Start of Source data
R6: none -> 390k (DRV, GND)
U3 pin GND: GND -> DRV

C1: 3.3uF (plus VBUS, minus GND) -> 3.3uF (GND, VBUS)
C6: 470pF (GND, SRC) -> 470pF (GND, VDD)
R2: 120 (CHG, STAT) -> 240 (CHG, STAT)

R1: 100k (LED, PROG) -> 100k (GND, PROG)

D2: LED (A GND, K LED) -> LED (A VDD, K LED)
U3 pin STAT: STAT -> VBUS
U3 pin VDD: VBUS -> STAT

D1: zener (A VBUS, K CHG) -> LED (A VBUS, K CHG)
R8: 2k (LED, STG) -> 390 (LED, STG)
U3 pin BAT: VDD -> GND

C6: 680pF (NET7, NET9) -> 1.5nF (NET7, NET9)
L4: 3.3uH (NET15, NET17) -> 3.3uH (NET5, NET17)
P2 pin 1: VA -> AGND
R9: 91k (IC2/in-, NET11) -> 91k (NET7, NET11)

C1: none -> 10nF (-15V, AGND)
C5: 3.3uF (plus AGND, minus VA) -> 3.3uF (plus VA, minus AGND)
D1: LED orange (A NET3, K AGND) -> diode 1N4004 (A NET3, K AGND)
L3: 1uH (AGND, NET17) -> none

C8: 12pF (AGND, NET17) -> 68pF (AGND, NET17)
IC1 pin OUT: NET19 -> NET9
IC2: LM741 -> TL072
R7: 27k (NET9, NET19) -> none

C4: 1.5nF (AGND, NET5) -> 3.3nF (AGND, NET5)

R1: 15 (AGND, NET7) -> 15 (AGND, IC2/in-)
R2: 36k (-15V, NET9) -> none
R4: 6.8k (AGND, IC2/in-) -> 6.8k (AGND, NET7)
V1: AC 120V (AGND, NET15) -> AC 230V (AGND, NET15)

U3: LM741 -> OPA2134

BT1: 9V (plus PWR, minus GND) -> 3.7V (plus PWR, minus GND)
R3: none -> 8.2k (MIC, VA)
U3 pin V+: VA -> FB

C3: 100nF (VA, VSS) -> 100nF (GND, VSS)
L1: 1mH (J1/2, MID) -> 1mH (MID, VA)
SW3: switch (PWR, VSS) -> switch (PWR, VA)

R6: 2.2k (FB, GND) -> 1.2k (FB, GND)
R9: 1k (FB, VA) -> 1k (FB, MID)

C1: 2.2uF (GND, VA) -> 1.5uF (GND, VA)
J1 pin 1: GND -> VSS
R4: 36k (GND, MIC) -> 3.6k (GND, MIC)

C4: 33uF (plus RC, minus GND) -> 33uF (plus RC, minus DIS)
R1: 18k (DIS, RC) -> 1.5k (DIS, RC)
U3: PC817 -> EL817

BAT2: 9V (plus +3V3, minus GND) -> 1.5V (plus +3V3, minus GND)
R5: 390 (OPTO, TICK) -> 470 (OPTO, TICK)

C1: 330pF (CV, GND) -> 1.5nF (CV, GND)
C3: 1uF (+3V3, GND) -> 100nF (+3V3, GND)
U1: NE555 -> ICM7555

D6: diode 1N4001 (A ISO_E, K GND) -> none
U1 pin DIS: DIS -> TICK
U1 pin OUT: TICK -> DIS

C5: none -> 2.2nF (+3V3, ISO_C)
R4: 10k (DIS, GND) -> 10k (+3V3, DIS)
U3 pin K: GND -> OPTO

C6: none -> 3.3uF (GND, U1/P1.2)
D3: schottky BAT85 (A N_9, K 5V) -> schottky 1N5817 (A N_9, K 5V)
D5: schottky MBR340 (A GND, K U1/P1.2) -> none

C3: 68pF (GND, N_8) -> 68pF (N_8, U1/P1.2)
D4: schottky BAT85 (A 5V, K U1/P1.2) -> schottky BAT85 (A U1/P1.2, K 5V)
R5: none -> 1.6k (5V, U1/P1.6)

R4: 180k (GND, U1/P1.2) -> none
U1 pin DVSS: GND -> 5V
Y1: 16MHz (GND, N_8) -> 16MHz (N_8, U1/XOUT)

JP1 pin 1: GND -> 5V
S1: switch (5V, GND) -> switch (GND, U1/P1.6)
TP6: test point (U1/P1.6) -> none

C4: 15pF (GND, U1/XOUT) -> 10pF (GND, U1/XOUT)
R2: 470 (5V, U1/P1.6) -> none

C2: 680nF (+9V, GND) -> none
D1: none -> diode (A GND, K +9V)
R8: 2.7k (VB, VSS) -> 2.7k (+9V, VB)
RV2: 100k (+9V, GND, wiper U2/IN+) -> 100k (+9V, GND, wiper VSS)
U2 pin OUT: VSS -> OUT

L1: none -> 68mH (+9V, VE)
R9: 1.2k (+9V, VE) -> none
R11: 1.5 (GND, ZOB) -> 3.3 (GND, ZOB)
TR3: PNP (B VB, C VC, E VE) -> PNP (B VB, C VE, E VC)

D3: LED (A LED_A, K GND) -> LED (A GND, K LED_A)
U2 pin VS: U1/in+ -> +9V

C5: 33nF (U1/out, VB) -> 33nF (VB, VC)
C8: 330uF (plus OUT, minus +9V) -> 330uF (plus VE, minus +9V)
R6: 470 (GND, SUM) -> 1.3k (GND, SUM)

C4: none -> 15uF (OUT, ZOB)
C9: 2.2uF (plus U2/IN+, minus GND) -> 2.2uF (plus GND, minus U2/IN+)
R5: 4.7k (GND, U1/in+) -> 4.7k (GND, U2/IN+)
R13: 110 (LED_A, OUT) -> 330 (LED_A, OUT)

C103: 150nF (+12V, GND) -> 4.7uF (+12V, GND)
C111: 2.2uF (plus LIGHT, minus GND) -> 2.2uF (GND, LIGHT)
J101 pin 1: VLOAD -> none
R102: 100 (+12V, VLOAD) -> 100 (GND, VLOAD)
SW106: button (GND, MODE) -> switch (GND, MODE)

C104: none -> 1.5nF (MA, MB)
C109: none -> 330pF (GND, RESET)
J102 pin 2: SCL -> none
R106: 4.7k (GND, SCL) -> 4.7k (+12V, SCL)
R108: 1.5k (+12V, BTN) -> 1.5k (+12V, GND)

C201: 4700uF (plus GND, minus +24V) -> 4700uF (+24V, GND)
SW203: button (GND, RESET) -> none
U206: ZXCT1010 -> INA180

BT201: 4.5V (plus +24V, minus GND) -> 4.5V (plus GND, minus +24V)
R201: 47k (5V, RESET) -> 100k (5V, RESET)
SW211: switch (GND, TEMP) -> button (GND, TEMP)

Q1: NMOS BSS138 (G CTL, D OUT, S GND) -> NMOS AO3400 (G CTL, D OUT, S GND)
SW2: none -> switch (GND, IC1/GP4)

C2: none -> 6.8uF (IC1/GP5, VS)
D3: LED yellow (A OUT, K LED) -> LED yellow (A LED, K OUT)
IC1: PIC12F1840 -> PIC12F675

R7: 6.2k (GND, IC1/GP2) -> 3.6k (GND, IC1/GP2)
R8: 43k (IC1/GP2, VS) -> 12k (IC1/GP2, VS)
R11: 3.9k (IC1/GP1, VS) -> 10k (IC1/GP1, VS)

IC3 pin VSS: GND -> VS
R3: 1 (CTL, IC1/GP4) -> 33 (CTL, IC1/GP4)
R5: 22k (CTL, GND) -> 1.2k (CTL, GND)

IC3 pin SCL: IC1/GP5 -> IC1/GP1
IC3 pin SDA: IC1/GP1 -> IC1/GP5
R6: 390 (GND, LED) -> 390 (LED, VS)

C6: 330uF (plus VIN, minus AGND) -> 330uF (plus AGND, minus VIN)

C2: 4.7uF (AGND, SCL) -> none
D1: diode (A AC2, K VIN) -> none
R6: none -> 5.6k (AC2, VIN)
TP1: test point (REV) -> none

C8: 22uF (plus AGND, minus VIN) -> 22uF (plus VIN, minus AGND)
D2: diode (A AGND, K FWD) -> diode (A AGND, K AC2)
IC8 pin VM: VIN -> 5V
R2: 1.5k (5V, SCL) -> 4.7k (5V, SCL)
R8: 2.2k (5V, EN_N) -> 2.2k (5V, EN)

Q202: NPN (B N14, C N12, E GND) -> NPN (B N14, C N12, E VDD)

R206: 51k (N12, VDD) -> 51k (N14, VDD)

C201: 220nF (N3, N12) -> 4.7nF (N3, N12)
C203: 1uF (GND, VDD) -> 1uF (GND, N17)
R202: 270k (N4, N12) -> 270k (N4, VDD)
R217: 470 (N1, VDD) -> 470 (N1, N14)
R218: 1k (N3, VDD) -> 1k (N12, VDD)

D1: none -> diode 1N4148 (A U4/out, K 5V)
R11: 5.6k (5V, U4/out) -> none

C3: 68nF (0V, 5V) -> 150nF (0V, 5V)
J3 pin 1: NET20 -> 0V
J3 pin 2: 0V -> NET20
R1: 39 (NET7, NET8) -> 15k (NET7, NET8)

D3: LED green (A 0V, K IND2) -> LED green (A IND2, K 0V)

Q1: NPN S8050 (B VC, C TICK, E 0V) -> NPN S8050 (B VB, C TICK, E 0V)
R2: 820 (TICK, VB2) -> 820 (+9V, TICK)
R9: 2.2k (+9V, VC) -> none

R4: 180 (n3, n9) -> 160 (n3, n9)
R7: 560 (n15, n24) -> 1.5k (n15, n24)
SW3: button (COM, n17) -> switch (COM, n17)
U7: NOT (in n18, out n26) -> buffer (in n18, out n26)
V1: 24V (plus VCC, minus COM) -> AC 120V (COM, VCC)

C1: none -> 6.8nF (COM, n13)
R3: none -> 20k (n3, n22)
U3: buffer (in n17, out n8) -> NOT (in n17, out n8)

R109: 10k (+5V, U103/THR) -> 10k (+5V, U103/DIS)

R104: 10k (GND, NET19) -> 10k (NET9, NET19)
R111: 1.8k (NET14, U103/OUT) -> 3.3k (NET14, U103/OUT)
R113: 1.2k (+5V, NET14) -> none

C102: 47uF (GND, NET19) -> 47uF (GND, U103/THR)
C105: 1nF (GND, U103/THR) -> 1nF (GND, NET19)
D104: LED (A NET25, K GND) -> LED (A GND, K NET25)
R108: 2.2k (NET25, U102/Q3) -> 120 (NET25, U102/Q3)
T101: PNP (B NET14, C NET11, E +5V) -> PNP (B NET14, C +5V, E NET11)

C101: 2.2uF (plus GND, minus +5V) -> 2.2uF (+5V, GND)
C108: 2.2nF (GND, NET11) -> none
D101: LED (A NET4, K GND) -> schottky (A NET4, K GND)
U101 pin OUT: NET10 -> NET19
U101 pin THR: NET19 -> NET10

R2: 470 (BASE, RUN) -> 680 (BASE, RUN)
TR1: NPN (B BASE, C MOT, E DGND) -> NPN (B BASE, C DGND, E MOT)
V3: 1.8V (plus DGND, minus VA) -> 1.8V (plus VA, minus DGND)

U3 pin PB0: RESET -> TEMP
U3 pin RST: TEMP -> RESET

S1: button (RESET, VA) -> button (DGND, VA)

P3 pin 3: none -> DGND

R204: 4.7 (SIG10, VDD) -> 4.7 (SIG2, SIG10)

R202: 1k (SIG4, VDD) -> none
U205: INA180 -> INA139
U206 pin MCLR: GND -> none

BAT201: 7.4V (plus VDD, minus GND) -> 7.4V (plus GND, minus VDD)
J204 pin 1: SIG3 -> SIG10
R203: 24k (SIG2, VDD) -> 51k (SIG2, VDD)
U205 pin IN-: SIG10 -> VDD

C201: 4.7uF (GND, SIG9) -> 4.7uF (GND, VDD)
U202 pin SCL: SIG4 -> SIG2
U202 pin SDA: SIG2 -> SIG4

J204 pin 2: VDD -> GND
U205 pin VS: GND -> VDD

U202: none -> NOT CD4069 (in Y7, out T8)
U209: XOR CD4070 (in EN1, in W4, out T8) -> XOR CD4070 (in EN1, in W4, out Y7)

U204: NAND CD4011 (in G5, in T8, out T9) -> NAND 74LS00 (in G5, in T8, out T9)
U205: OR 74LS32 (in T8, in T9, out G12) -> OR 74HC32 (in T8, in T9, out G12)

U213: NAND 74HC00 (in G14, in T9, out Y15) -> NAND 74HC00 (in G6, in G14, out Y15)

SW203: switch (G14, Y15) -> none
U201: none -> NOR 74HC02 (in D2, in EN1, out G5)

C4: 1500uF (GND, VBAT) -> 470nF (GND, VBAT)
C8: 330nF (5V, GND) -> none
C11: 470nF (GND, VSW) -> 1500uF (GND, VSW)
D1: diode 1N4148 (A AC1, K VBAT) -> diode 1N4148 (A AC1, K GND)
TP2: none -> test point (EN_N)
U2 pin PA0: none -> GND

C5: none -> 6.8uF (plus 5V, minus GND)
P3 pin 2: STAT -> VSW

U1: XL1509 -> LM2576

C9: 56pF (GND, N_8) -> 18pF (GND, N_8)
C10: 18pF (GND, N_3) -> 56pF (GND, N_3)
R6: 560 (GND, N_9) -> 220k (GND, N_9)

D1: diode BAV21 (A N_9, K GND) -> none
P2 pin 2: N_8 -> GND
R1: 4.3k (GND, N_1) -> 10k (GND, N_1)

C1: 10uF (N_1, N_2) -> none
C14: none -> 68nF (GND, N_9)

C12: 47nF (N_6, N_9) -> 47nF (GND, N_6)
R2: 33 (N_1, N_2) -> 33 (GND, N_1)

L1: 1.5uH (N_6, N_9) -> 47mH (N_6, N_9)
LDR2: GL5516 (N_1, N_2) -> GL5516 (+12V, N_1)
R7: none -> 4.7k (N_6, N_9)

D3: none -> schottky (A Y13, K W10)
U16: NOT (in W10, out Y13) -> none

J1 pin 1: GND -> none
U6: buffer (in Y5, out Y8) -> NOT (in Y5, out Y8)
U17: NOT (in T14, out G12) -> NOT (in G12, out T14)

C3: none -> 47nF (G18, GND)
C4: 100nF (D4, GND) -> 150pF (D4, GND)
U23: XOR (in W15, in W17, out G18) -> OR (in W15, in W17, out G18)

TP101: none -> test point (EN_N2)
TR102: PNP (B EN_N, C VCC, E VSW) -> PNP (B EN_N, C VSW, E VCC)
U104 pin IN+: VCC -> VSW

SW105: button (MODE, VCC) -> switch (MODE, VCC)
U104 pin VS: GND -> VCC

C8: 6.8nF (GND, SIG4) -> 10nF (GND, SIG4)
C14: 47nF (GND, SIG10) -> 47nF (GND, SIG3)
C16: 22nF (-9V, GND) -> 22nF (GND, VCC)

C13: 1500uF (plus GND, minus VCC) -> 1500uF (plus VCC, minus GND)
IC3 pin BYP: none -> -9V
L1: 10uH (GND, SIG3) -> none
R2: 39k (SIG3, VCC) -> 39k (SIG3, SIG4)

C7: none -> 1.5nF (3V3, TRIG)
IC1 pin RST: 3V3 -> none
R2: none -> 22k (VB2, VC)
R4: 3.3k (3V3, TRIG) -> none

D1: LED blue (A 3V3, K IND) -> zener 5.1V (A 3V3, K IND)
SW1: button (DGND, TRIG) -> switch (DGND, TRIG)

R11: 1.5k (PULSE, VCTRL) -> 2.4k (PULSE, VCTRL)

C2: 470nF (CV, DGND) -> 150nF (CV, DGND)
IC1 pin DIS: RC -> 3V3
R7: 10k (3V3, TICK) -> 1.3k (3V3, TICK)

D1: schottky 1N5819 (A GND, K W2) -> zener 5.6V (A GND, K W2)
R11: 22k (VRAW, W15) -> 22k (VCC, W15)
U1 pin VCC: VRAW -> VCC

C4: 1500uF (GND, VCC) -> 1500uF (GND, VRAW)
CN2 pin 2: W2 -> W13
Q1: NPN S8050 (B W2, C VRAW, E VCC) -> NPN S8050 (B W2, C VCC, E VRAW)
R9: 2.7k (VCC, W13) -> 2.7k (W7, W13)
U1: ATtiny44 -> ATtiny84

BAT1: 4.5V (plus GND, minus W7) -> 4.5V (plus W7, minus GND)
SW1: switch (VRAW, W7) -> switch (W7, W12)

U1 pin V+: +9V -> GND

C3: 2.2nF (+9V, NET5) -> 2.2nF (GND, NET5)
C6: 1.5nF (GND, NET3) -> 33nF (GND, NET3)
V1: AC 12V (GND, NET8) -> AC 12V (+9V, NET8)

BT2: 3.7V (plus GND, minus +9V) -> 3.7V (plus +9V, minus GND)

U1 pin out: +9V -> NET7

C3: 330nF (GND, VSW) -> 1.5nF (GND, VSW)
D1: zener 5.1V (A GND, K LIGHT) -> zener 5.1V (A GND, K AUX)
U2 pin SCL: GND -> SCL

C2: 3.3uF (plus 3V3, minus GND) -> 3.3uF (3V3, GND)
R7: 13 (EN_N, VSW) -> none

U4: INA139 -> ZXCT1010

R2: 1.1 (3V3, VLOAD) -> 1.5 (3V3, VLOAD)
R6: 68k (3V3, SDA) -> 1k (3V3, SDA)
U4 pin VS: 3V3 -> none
End of Source data
# [What you should do]
Give back, word for word, only the lines above from the line holding "R2: 470 (5V, U1/P1.6) -> none" to the line holding "C8: 330uF (plus", both included.

# [Finished exercise]
R2: 470 (5V, U1/P1.6) -> none

C2: 680nF (+9V, GND) -> none
D1: none -> diode (A GND, K +9V)
R8: 2.7k (VB, VSS) -> 2.7k (+9V, VB)
RV2: 100k (+9V, GND, wiper U2/IN+) -> 100k (+9V, GND, wiper VSS)
U2 pin OUT: VSS -> OUT

L1: none -> 68mH (+9V, VE)
R9: 1.2k (+9V, VE) -> none
R11: 1.5 (GND, ZOB) -> 3.3 (GND, ZOB)
TR3: PNP (B VB, C VC, E VE) -> PNP (B VB, C VE, E VC)

D3: LED (A LED_A, K GND) -> LED (A GND, K LED_A)
U2 pin VS: U1/in+ -> +9V

C5: 33nF (U1/out, VB) -> 33nF (VB, VC)
C8: 330uF (plus OUT, minus +9V) -> 330uF (plus VE, minus +9V)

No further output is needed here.